**EXERCISE AIM**
Leaving out the pictures, return word for word the stretch of entries below from the line holding "yellow rectangle: (22, 175)" through the line holding "black star: (117, 81) -> (126, 87), turned 30".

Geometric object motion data
========================================================================
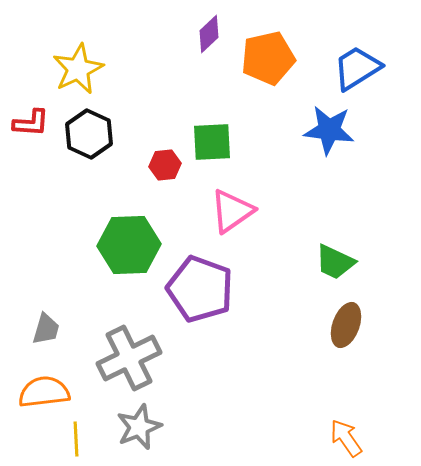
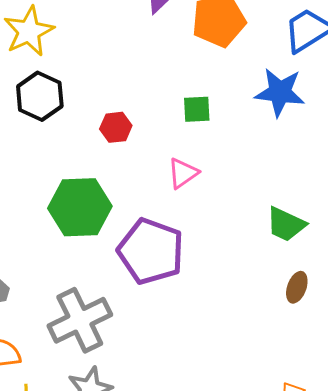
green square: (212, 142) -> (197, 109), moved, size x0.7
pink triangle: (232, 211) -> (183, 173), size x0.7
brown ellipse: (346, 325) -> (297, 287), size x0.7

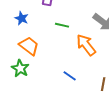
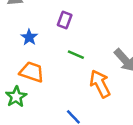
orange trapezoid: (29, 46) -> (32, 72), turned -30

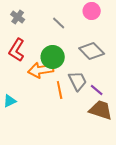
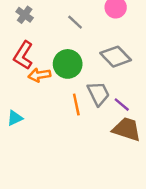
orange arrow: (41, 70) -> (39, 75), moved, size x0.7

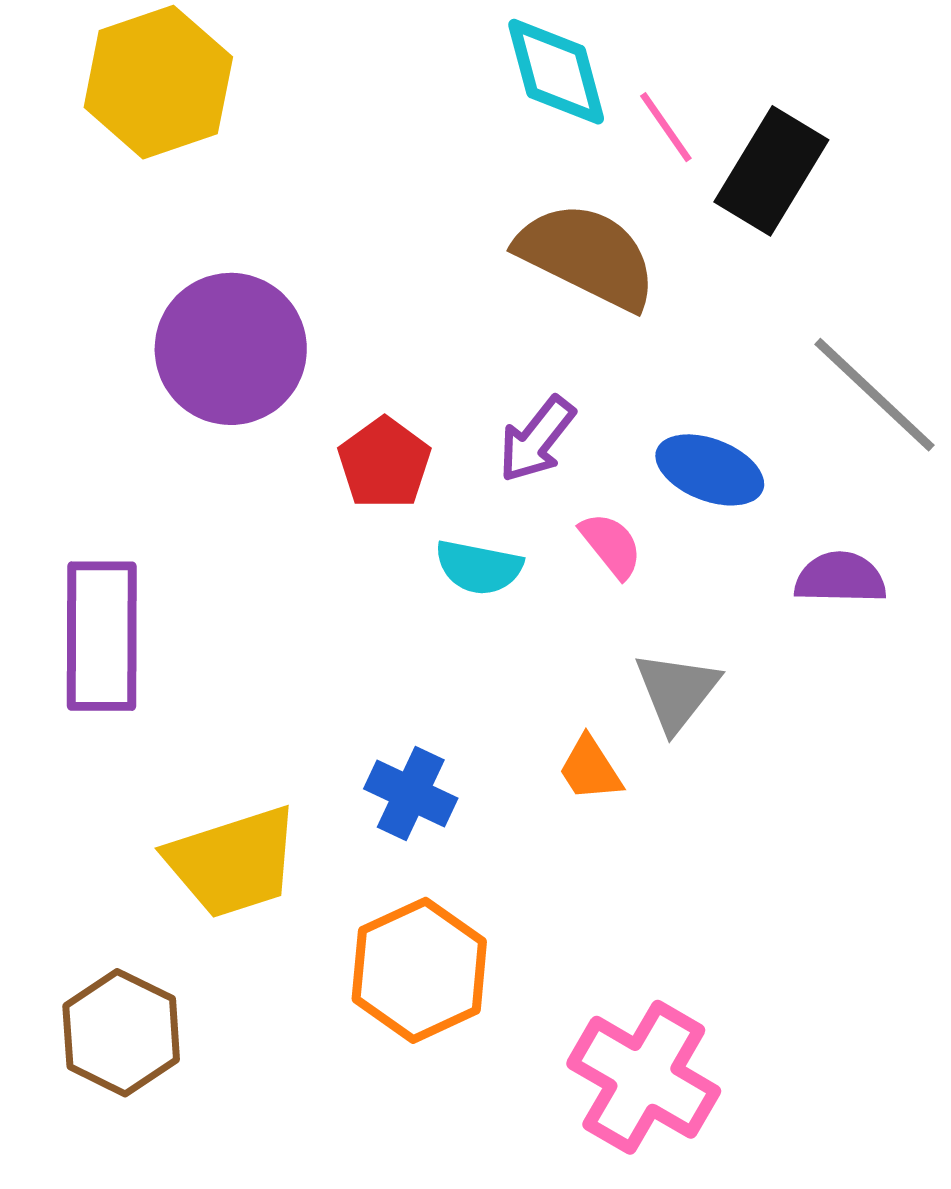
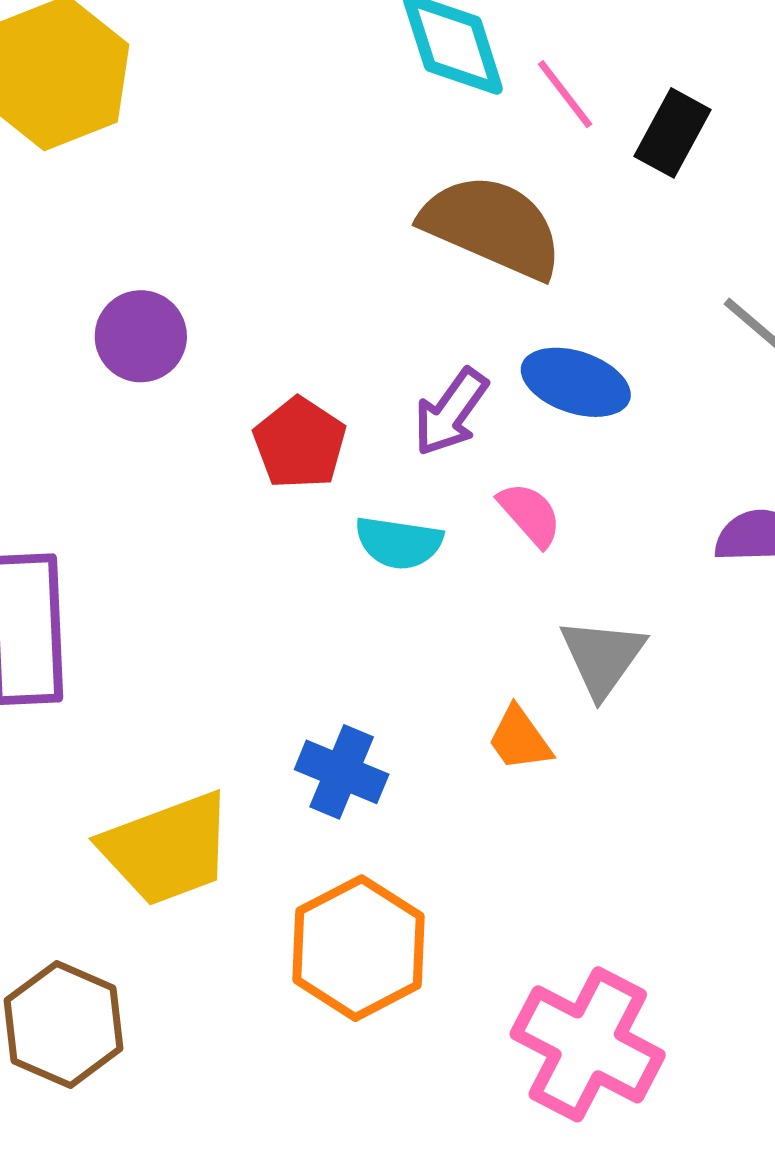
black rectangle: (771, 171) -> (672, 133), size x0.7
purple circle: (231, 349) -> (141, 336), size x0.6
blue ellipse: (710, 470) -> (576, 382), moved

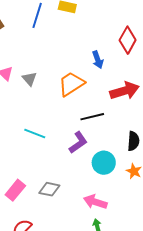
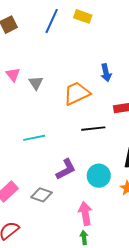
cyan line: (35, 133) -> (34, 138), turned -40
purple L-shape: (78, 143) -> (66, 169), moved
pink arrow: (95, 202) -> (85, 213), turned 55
========================================================================
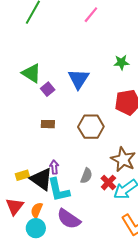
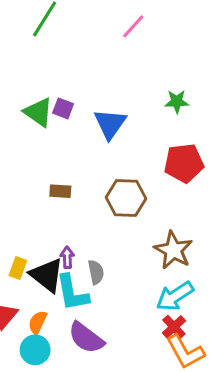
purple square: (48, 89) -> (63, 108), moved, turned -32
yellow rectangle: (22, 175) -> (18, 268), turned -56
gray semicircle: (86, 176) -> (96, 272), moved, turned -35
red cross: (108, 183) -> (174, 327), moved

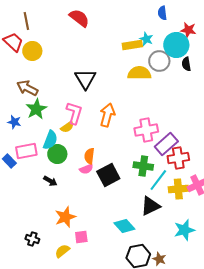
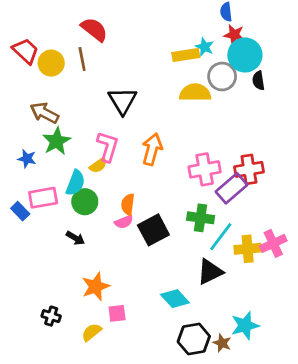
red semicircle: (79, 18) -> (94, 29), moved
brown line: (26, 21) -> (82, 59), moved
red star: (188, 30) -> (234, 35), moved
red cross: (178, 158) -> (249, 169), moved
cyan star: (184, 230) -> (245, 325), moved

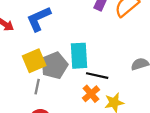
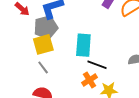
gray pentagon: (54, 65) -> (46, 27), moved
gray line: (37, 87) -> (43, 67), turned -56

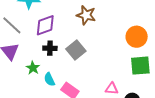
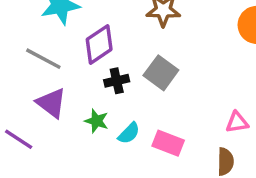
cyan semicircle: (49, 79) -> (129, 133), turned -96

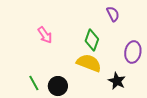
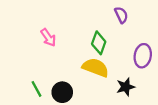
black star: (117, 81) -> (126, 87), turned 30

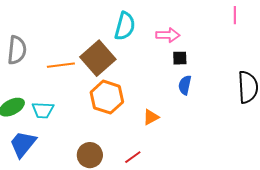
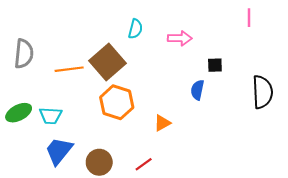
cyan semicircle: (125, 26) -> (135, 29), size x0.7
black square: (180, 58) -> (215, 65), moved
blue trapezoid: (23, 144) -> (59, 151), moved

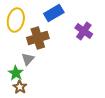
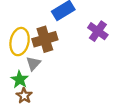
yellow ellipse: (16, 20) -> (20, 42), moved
========================================================================
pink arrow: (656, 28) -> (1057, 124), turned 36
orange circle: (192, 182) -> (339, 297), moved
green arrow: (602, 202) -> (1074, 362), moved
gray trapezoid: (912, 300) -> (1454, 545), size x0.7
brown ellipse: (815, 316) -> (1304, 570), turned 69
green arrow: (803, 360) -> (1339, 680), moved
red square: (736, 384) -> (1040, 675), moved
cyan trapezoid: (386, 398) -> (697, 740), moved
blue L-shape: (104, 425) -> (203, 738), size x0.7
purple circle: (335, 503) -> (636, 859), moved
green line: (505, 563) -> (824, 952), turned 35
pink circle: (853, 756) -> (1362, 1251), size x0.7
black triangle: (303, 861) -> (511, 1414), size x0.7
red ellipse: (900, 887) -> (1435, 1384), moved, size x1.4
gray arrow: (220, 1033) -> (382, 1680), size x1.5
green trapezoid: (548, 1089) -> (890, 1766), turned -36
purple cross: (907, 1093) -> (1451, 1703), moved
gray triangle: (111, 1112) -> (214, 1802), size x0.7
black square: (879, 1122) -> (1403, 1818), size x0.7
========================================================================
**WRITTEN RESPONSE**
yellow rectangle: (22, 175) -> (18, 268), turned -56
gray semicircle: (86, 176) -> (96, 272), moved, turned -35
red cross: (108, 183) -> (174, 327), moved

red semicircle: (79, 18) -> (94, 29), moved
brown line: (26, 21) -> (82, 59), moved
red star: (188, 30) -> (234, 35), moved
red cross: (178, 158) -> (249, 169), moved
cyan star: (184, 230) -> (245, 325), moved

gray pentagon: (54, 65) -> (46, 27), moved
gray line: (37, 87) -> (43, 67), turned -56

cyan semicircle: (49, 79) -> (129, 133), turned -96

black star: (117, 81) -> (126, 87), turned 30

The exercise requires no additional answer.